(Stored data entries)
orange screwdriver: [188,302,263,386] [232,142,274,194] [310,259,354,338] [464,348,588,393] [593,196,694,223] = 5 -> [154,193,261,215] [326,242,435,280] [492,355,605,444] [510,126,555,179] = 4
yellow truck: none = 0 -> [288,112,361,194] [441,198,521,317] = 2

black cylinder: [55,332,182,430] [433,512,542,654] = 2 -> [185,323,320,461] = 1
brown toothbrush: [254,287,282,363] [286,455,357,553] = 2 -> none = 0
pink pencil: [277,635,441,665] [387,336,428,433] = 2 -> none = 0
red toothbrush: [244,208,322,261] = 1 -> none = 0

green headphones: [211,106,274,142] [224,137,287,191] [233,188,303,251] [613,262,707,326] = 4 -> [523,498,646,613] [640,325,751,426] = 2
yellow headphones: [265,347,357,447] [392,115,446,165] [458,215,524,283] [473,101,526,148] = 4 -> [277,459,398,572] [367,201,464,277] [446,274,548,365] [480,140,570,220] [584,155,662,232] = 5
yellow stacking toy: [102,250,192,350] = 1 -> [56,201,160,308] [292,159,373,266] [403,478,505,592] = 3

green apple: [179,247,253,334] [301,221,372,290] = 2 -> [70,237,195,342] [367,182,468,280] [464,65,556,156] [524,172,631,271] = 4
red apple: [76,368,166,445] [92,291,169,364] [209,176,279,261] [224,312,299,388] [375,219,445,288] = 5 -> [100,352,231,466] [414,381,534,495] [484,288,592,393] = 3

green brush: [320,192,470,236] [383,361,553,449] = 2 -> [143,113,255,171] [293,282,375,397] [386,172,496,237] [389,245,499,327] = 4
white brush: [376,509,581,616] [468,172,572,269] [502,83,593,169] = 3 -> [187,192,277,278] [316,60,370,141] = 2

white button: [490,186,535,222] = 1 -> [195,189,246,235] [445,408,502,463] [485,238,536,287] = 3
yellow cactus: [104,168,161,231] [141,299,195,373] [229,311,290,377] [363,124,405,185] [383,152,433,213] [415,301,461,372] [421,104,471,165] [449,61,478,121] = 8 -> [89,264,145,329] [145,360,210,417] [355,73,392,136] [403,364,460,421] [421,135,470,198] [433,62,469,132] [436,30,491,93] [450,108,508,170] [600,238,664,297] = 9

▶ [Task details]: Beginning at the line that holds "green brush: [320,192,470,236]", reproduce the lines exactly up to and including the final line of the entries.

▶ [Solution]:
green brush: [320,192,470,236] [383,361,553,449] = 2 -> [143,113,255,171] [293,282,375,397] [386,172,496,237] [389,245,499,327] = 4
white brush: [376,509,581,616] [468,172,572,269] [502,83,593,169] = 3 -> [187,192,277,278] [316,60,370,141] = 2

white button: [490,186,535,222] = 1 -> [195,189,246,235] [445,408,502,463] [485,238,536,287] = 3
yellow cactus: [104,168,161,231] [141,299,195,373] [229,311,290,377] [363,124,405,185] [383,152,433,213] [415,301,461,372] [421,104,471,165] [449,61,478,121] = 8 -> [89,264,145,329] [145,360,210,417] [355,73,392,136] [403,364,460,421] [421,135,470,198] [433,62,469,132] [436,30,491,93] [450,108,508,170] [600,238,664,297] = 9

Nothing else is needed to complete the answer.